» **WORK TO COMPLETE**
Go to the line with "[583, 331] |" in the records below, then output it and each following line exactly, up to and including the line with "removed | gafas/blanco". Skip pictures and add nothing.

» **SUPPLIED MATERIAL**
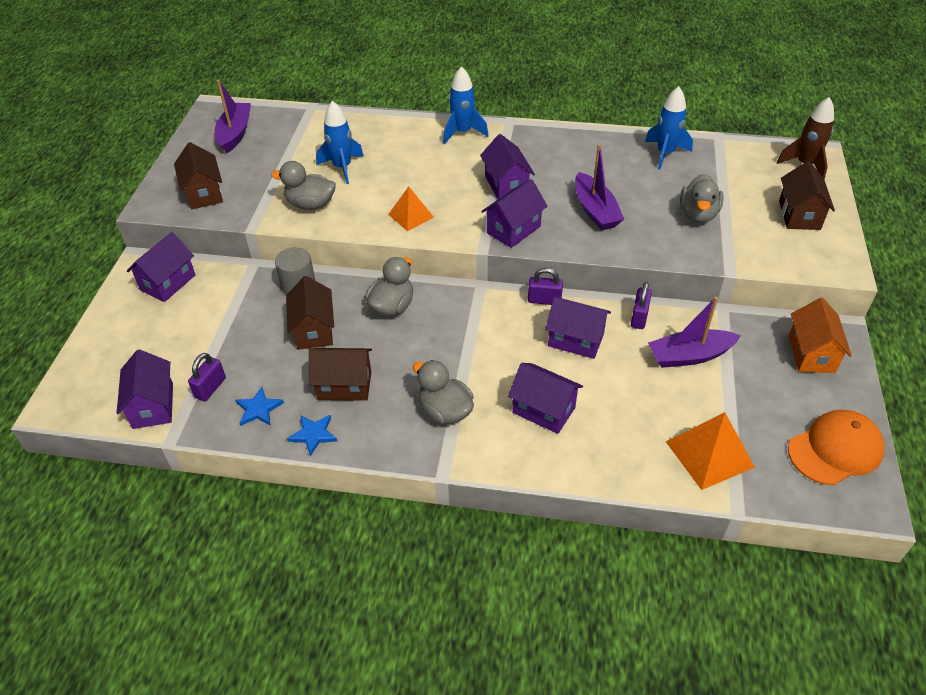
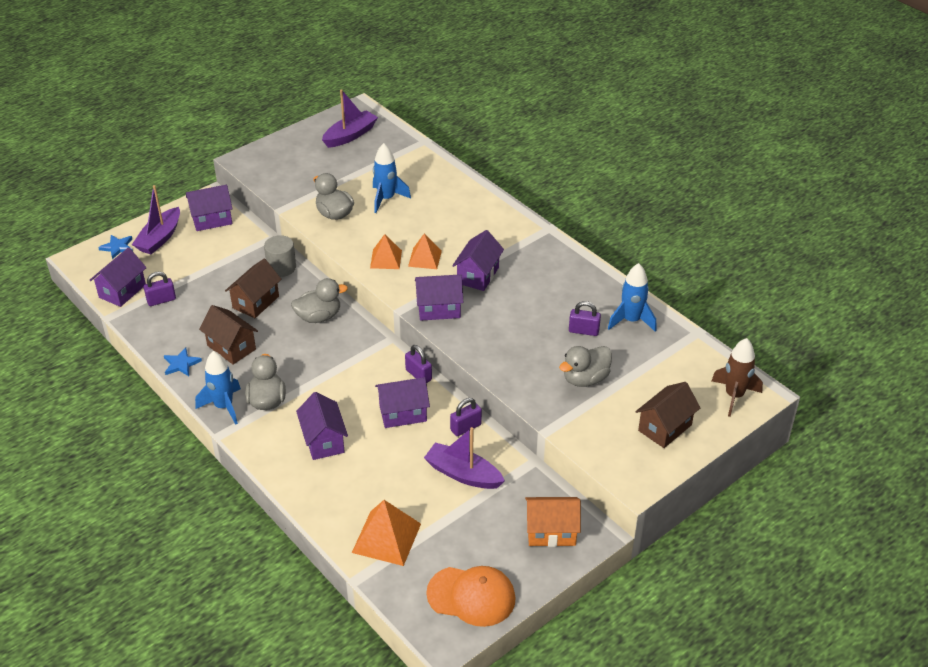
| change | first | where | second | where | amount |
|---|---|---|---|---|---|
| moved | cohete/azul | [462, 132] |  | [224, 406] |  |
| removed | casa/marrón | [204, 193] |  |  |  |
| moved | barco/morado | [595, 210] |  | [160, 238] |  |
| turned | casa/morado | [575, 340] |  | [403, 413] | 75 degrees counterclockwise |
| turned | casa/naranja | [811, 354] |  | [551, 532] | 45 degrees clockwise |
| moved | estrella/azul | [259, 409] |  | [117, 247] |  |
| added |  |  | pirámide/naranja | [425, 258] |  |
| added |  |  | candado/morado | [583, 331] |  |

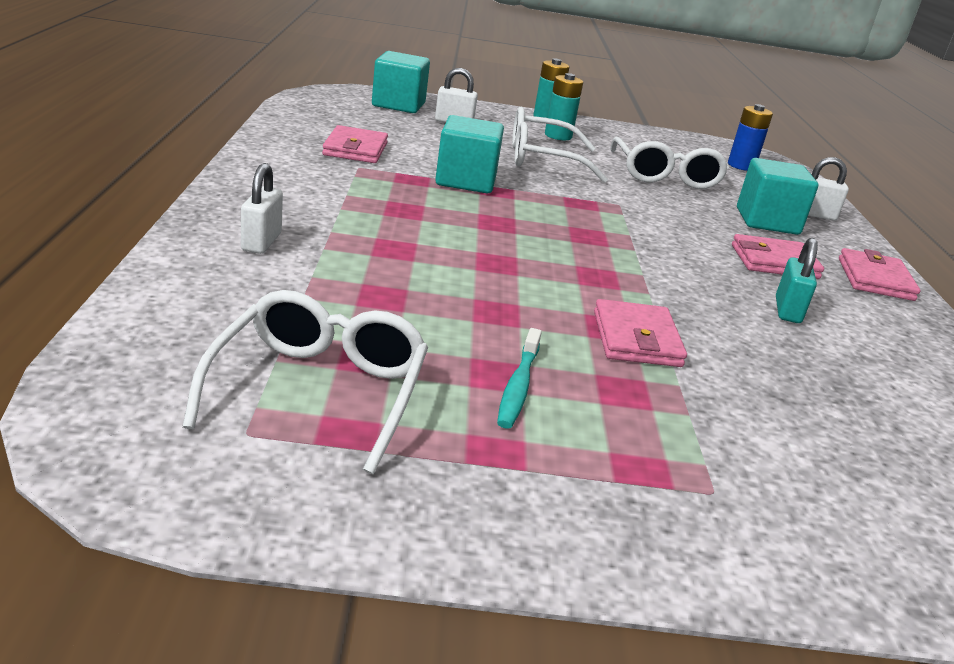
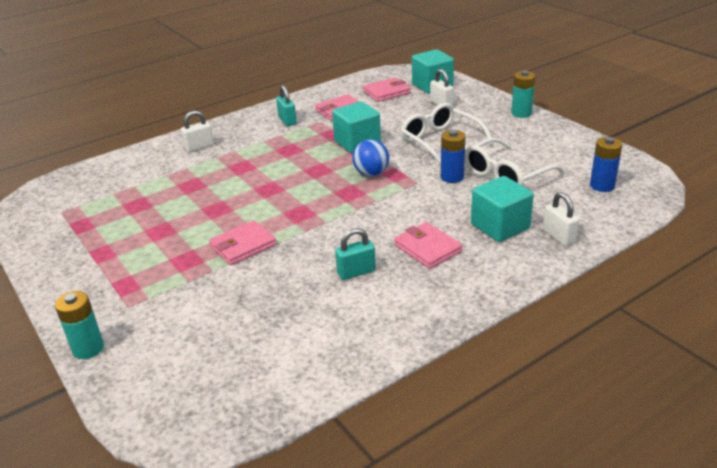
| change | first | where | second | where | amount |
|---|---|---|---|---|---|
| moved | pila/turquesa | [558, 136] |  | [88, 348] |  |
| moved | cartera/rosa | [875, 279] |  | [386, 92] |  |
| removed | gafas/blanco | [319, 390] |  |  |  |
| removed | cepillo de dientes/turquesa | [518, 386] |  |  |  |
| added |  |  | candado/turquesa | [287, 121] |  |
| added |  |  | pila/azul | [452, 177] |  |
| added |  |  | pelota/azul | [371, 174] |  |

» **YOUR RESPONSE**
| added |  |  | candado/morado | [583, 331] |  |

| change | first | where | second | where | amount |
|---|---|---|---|---|---|
| moved | pila/turquesa | [558, 136] |  | [88, 348] |  |
| moved | cartera/rosa | [875, 279] |  | [386, 92] |  |
| removed | gafas/blanco | [319, 390] |  |  |  |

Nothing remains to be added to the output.